#### Exercise input
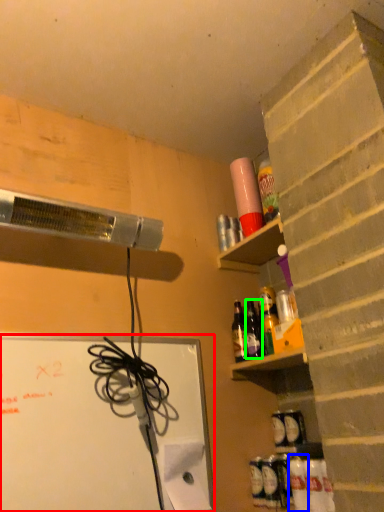
Question: Based on their relative distances, which object is nearer to bulletin board (highlighted by a red box)? Choose from bottle (highlighted by a blue box) and bottle (highlighted by a green box).

Choices:
 (A) bottle
 (B) bottle

Answer: (B)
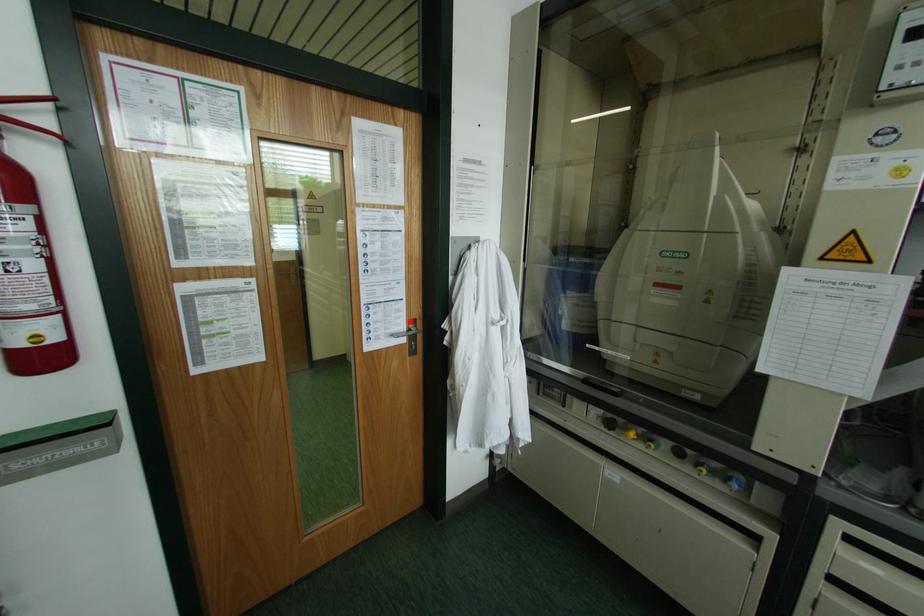
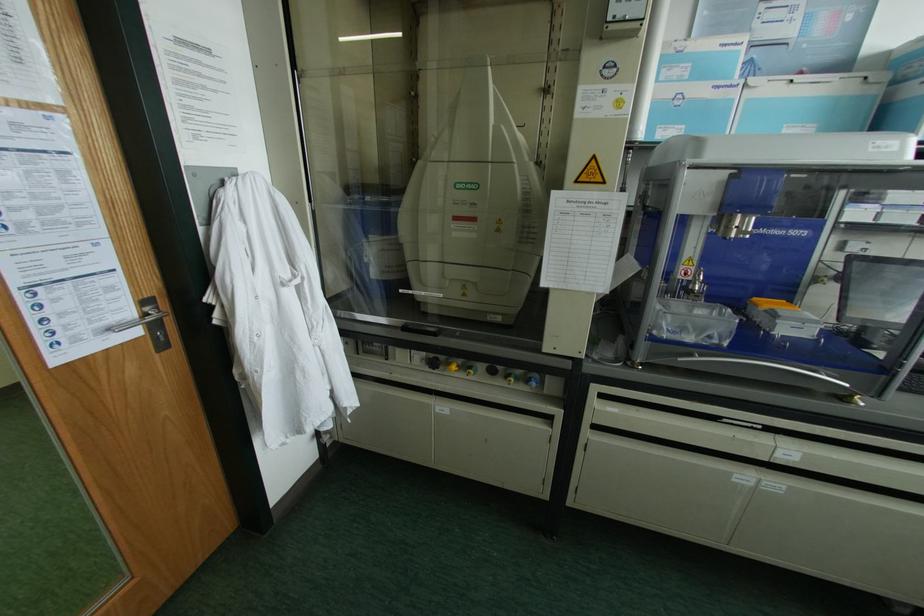
Locate, in the second image, the point that corresponds to the highlighted location in the first image.

(142, 302)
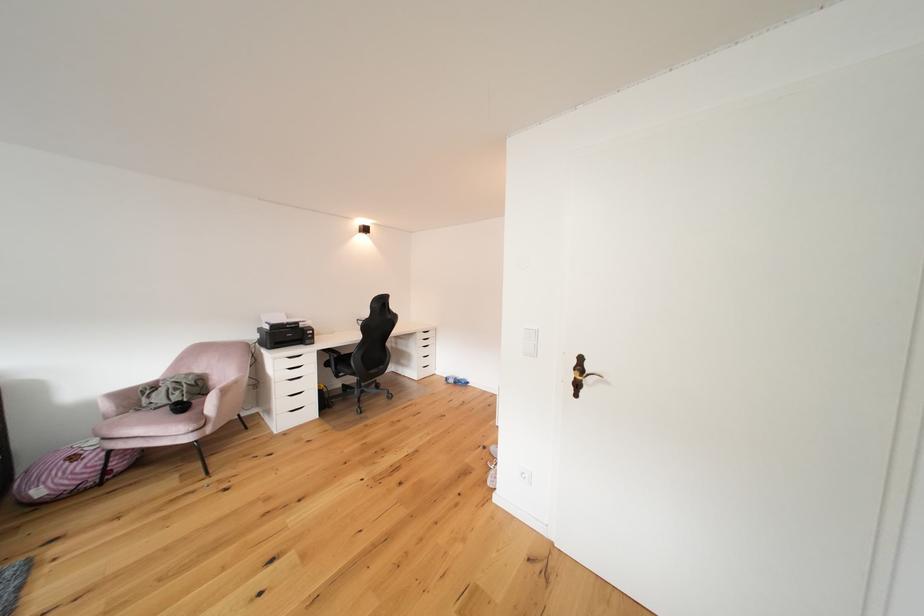
This screenshot has height=616, width=924. Describe the element at coordinates (529, 342) in the screenshot. I see `the white light switch` at that location.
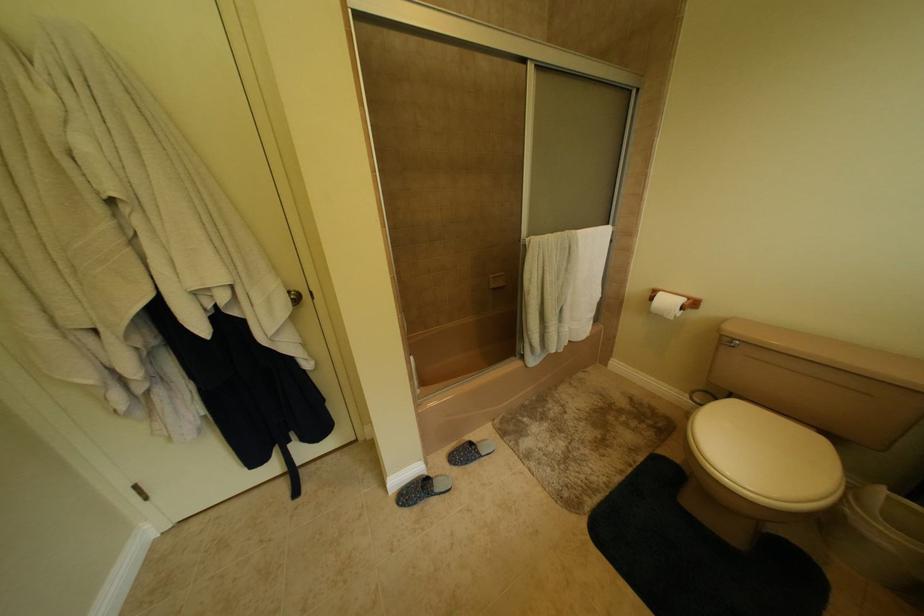
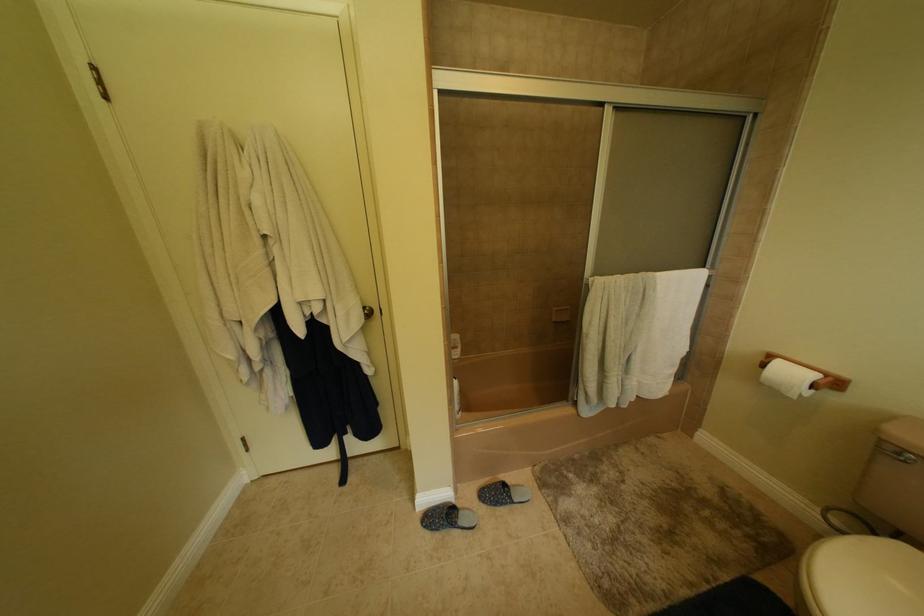
Question: The images are taken continuously from a first-person perspective. In which direction are you moving?

Choices:
 (A) Left
 (B) Right
 (C) Forward
 (D) Backward

Answer: (B)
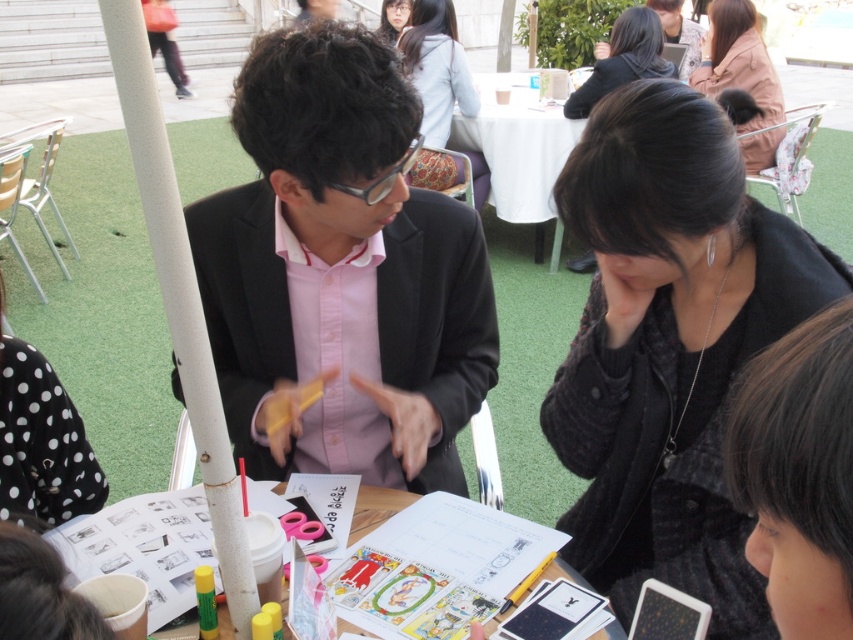
Question: Which of the following is the farthest from the observer?

Choices:
 (A) (25, 440)
 (B) (393, 12)
 (C) (657, 44)

Answer: (B)

Question: Where is light blue fabric jacket at upper center located in relation to white paper at center in the image?

Choices:
 (A) above
 (B) below

Answer: (A)

Question: Does white tablecloth at upper center have a smaller size compared to white paper at center?

Choices:
 (A) no
 (B) yes

Answer: (A)

Question: Can you confirm if matte black suit at center is wider than dark brown hair at lower right?

Choices:
 (A) no
 (B) yes

Answer: (B)

Question: Among these objects, which one is nearest to the camera?

Choices:
 (A) black textured sweater at center
 (B) black matte hair at upper center
 (C) dark brown hair at lower right
 (D) black dotted fabric at lower left

Answer: (C)

Question: Among these objects, which one is farthest from the camera?

Choices:
 (A) dark brown hair at lower right
 (B) matte black hair at upper center
 (C) black matte hair at upper center
 (D) light blue fabric jacket at upper center

Answer: (B)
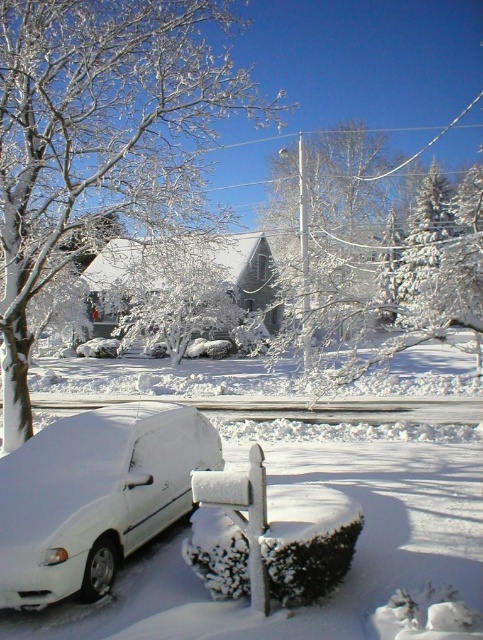
You are a snowplow operator who needs to clear the snow from the driveway. You see the white fluffy snow at lower left and the white matte car at lower left. Which area should you clear first to ensure the car can exit safely?

You should clear the white fluffy snow at lower left first because it is wider than the white matte car at lower left, so it might block the car from exiting safely.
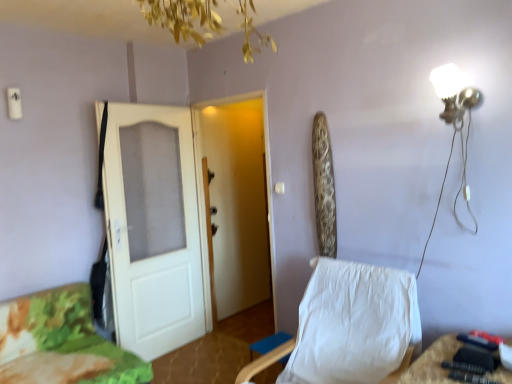
Question: Is camouflage fabric bed at lower left wider than white matte door at left, arranged as the 2th door when viewed from the right?

Choices:
 (A) yes
 (B) no

Answer: (A)

Question: From the image's perspective, is camouflage fabric bed at lower left located above white matte door at left, arranged as the 2th door when viewed from the right?

Choices:
 (A) no
 (B) yes

Answer: (A)

Question: Is camouflage fabric bed at lower left positioned before white matte door at left, which appears as the 1th door when viewed from the left?

Choices:
 (A) yes
 (B) no

Answer: (A)

Question: Can you confirm if camouflage fabric bed at lower left is smaller than white matte door at left, which appears as the 1th door when viewed from the left?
########
Brief: Could you retype all of the entries above line for line, with no changes, and leave out the picture markers?

Result for this exercise:
Question: Based on their relative distances, which object is nearer to bulletin board (highlighted by a red box)? Choose from bottle (highlighted by a blue box) and bottle (highlighted by a green box).

Choices:
 (A) bottle
 (B) bottle

Answer: (B)
Locate, in the second image, the point that corresponds to the highlighted location in the first image.

(142, 302)
This screenshot has height=616, width=924. Describe the element at coordinates (529, 342) in the screenshot. I see `the white light switch` at that location.
Question: The images are taken continuously from a first-person perspective. In which direction are you moving?

Choices:
 (A) Left
 (B) Right
 (C) Forward
 (D) Backward

Answer: (B)
Question: Which of the following is the farthest from the observer?

Choices:
 (A) (25, 440)
 (B) (393, 12)
 (C) (657, 44)

Answer: (B)

Question: Where is light blue fabric jacket at upper center located in relation to white paper at center in the image?

Choices:
 (A) above
 (B) below

Answer: (A)

Question: Does white tablecloth at upper center have a smaller size compared to white paper at center?

Choices:
 (A) no
 (B) yes

Answer: (A)

Question: Can you confirm if matte black suit at center is wider than dark brown hair at lower right?

Choices:
 (A) no
 (B) yes

Answer: (B)

Question: Among these objects, which one is nearest to the camera?

Choices:
 (A) black textured sweater at center
 (B) black matte hair at upper center
 (C) dark brown hair at lower right
 (D) black dotted fabric at lower left

Answer: (C)

Question: Among these objects, which one is farthest from the camera?

Choices:
 (A) dark brown hair at lower right
 (B) matte black hair at upper center
 (C) black matte hair at upper center
 (D) light blue fabric jacket at upper center

Answer: (B)
You are a snowplow operator who needs to clear the snow from the driveway. You see the white fluffy snow at lower left and the white matte car at lower left. Which area should you clear first to ensure the car can exit safely?

You should clear the white fluffy snow at lower left first because it is wider than the white matte car at lower left, so it might block the car from exiting safely.
Question: Is camouflage fabric bed at lower left wider than white matte door at left, arranged as the 2th door when viewed from the right?

Choices:
 (A) yes
 (B) no

Answer: (A)

Question: From the image's perspective, is camouflage fabric bed at lower left located above white matte door at left, arranged as the 2th door when viewed from the right?

Choices:
 (A) no
 (B) yes

Answer: (A)

Question: Is camouflage fabric bed at lower left positioned before white matte door at left, which appears as the 1th door when viewed from the left?

Choices:
 (A) yes
 (B) no

Answer: (A)

Question: Can you confirm if camouflage fabric bed at lower left is smaller than white matte door at left, which appears as the 1th door when viewed from the left?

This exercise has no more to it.